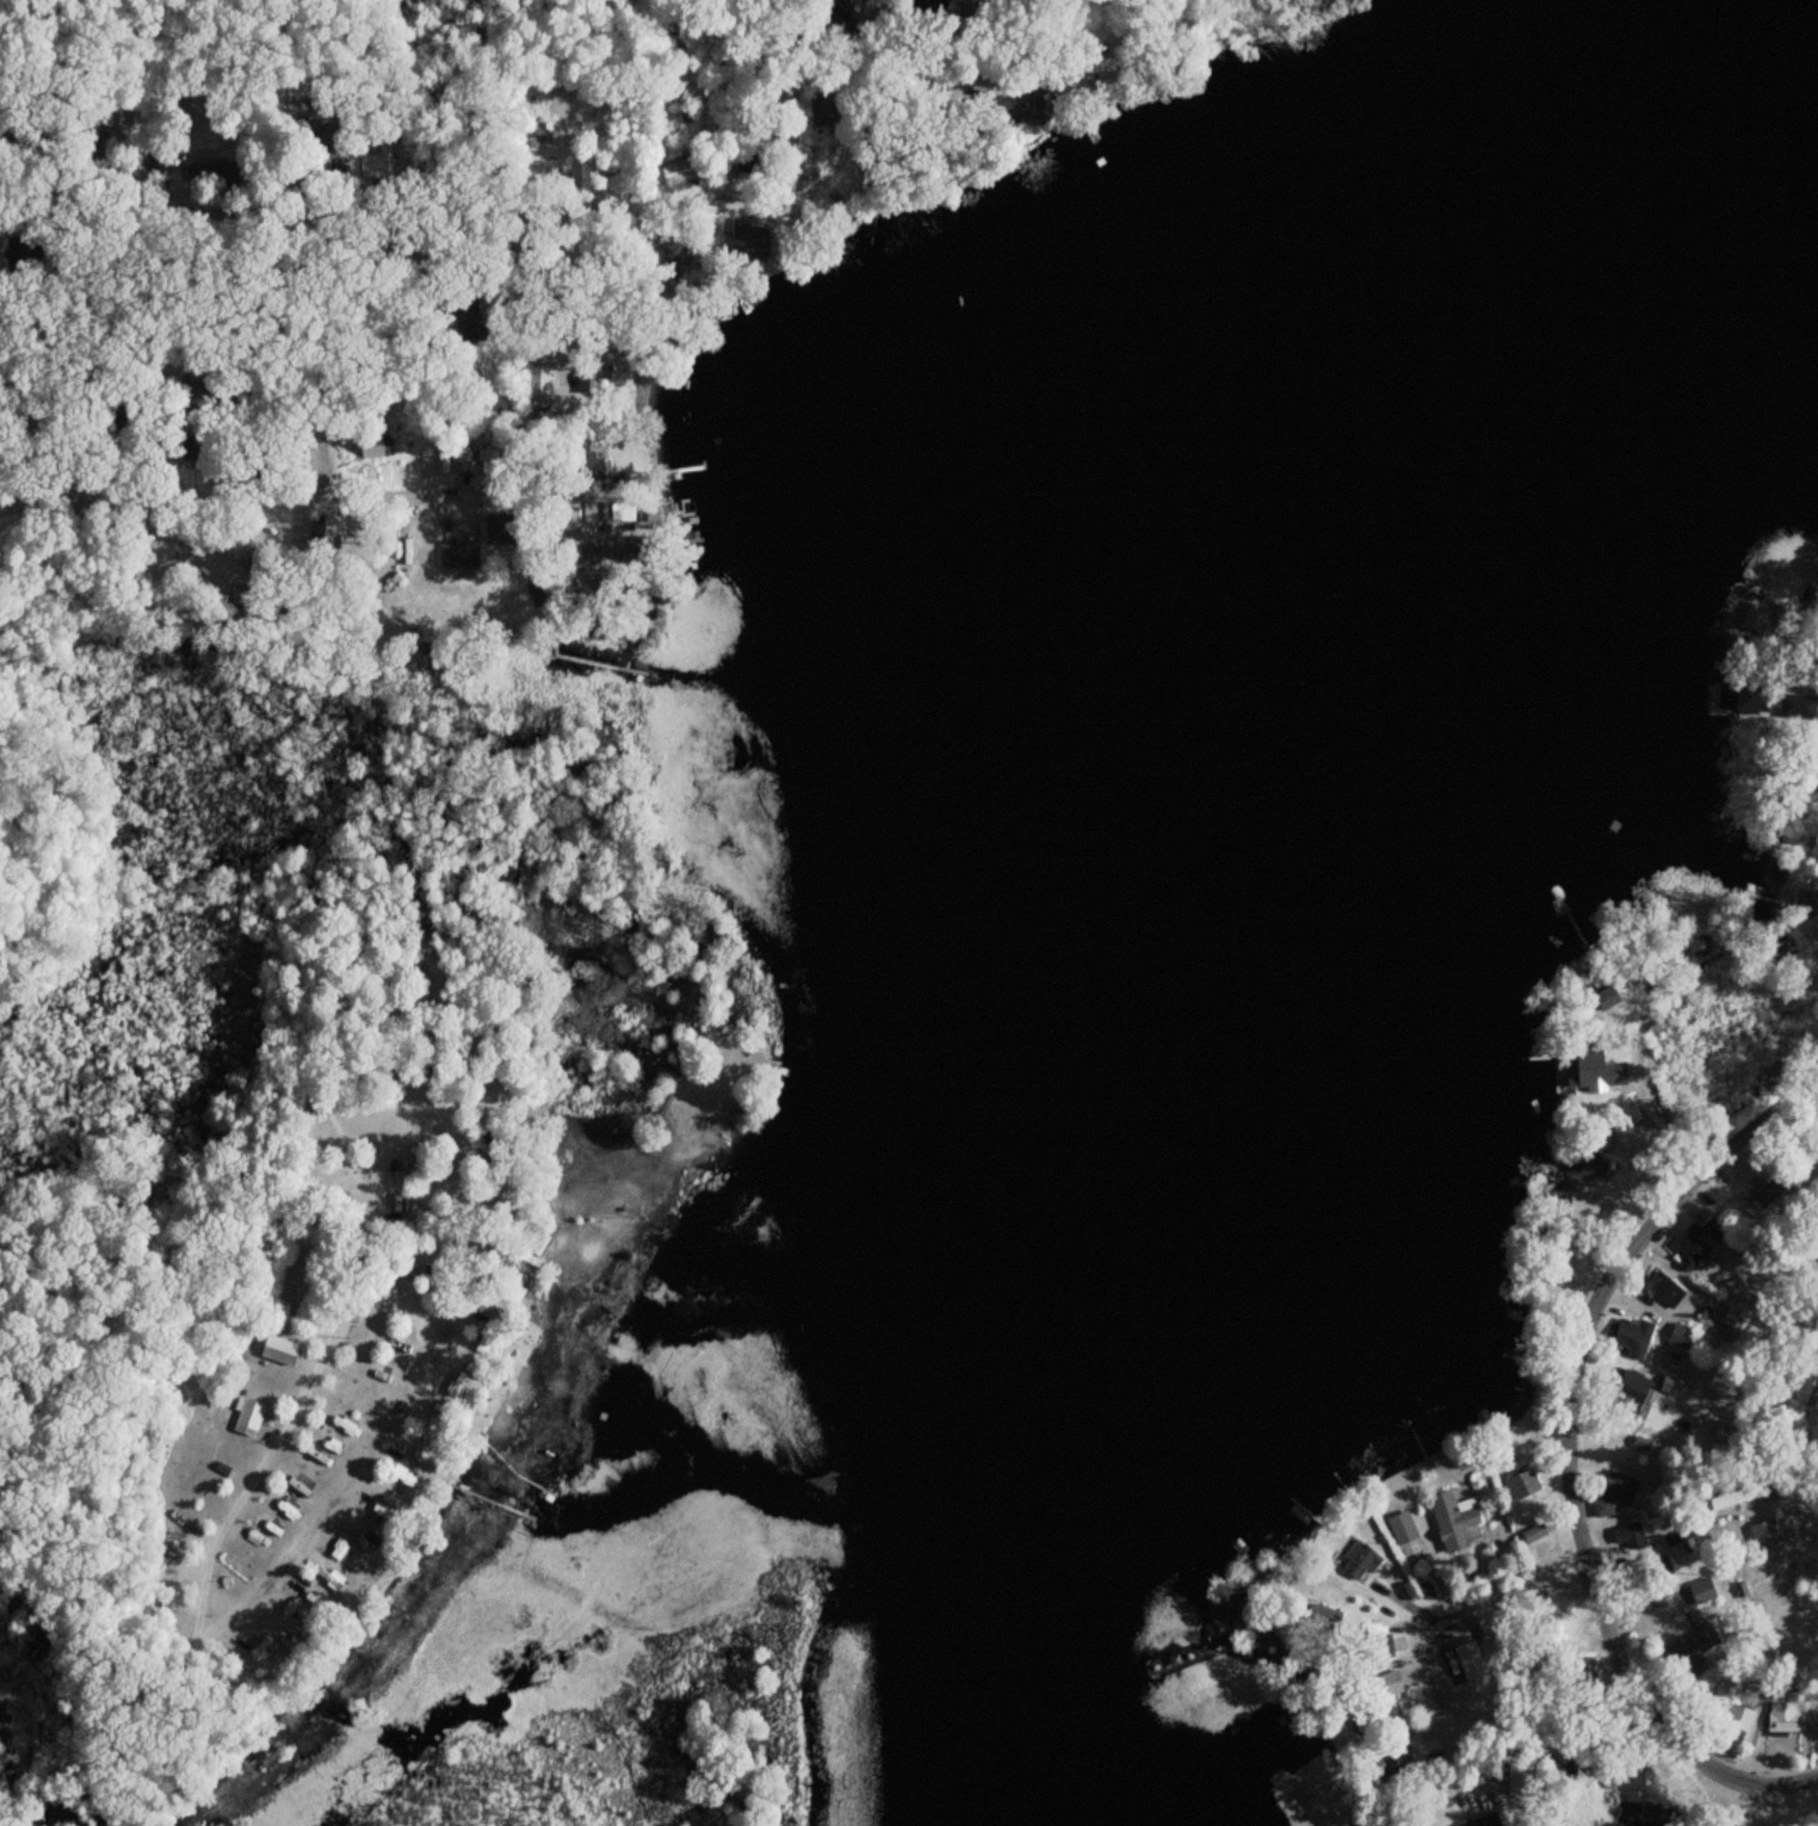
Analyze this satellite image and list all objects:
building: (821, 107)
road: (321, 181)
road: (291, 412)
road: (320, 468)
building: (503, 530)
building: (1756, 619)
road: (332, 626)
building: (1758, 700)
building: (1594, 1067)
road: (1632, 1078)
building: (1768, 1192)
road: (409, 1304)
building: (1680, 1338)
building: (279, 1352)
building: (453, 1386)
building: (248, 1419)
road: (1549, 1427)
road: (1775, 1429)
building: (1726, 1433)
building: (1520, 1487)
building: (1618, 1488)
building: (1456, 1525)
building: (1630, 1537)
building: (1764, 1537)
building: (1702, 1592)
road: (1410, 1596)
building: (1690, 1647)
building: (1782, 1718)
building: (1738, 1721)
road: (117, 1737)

- Exercise directions -
Write out every entry above exactly, minus the pictures.

- Solution to the exercise -
Analyze this satellite image and list all objects:
building: (821, 107)
road: (321, 181)
road: (291, 412)
road: (320, 468)
building: (503, 530)
building: (1756, 619)
road: (332, 626)
building: (1758, 700)
building: (1594, 1067)
road: (1632, 1078)
building: (1768, 1192)
road: (409, 1304)
building: (1680, 1338)
building: (279, 1352)
building: (453, 1386)
building: (248, 1419)
road: (1549, 1427)
road: (1775, 1429)
building: (1726, 1433)
building: (1520, 1487)
building: (1618, 1488)
building: (1456, 1525)
building: (1630, 1537)
building: (1764, 1537)
building: (1702, 1592)
road: (1410, 1596)
building: (1690, 1647)
building: (1782, 1718)
building: (1738, 1721)
road: (117, 1737)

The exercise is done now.